## TASK OBJECTIVE
The answer must consist solely of the lines from the one with "brown star: (50, 104) -> (71, 234), moved" through the last line of the data, copied exactly, with no pictures.

## EXTRACTED INFORMATION
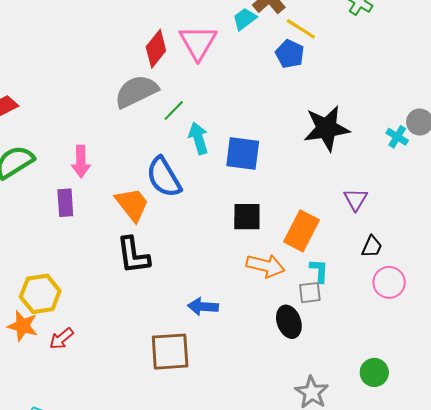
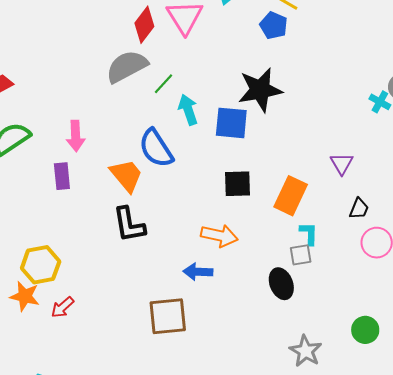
black star: (327, 128) -> (260, 90), moved
orange arrow: (266, 266) -> (219, 236), moved

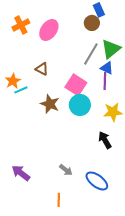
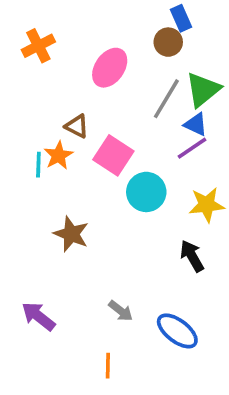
pink ellipse: (49, 30) -> (110, 68), moved
orange star: (13, 81) -> (58, 155), moved
purple line: (105, 81) -> (192, 148), turned 54
pink square: (76, 85) -> (113, 155), moved
cyan line: (21, 90) -> (38, 165), turned -64
brown star: (50, 104) -> (71, 234), moved

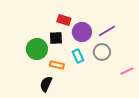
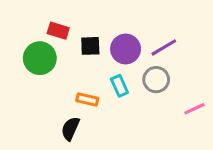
red rectangle: (64, 20) -> (58, 31), moved
black square: (56, 38) -> (90, 46), moved
green circle: (37, 49) -> (40, 58), moved

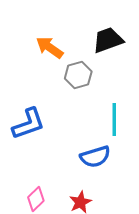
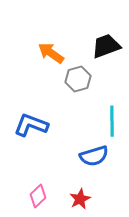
blue L-shape: (28, 124) -> (31, 125), turned -140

## WRITTEN RESPONSE
brown star: (50, 104) -> (71, 234), moved

red rectangle: (64, 20) -> (58, 31), moved
black square: (56, 38) -> (90, 46), moved
green circle: (37, 49) -> (40, 58), moved

blue L-shape: (28, 124) -> (31, 125), turned -140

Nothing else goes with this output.